* Exercise *
Here is a block of records. Copy every line in it that includes "none".

* Raw data *
=== Section Start ===

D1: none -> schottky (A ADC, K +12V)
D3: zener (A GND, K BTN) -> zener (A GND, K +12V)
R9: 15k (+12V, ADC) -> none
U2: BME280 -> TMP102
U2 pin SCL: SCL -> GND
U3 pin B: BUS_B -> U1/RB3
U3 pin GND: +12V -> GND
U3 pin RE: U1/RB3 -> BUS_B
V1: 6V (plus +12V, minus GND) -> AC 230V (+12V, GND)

=== Section End ===
=== Section Start ===

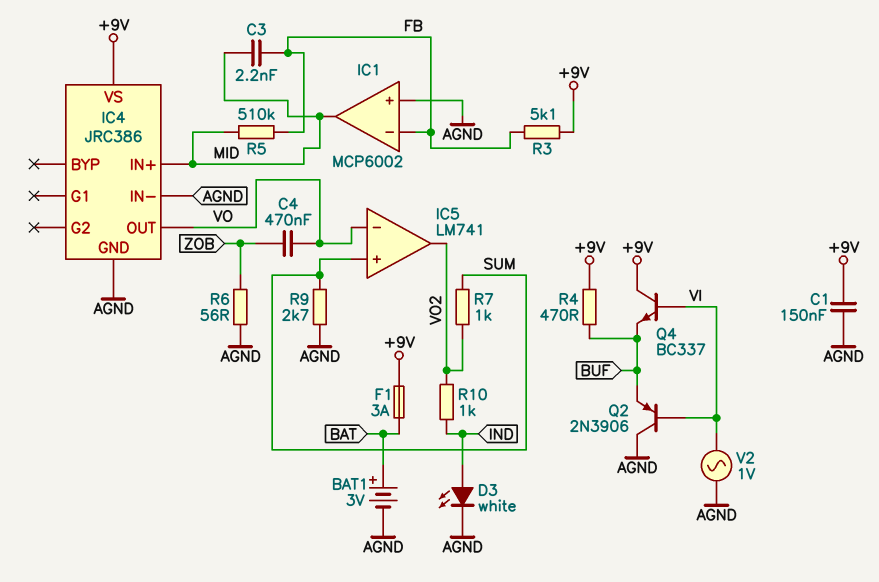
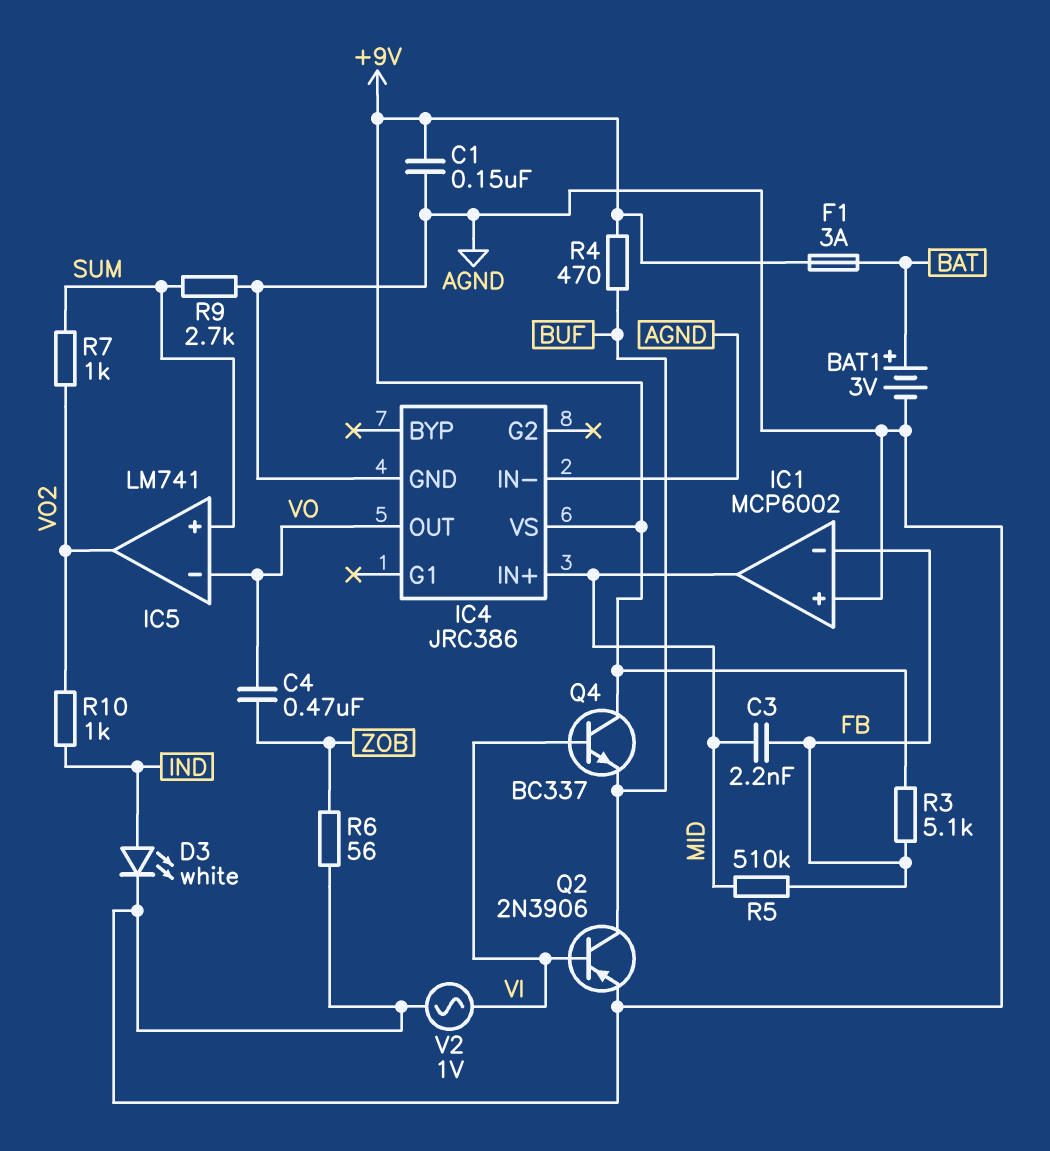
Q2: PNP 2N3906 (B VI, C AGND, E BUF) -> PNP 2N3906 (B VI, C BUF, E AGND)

=== Section End ===

* Exercise output *
D1: none -> schottky (A ADC, K +12V)
R9: 15k (+12V, ADC) -> none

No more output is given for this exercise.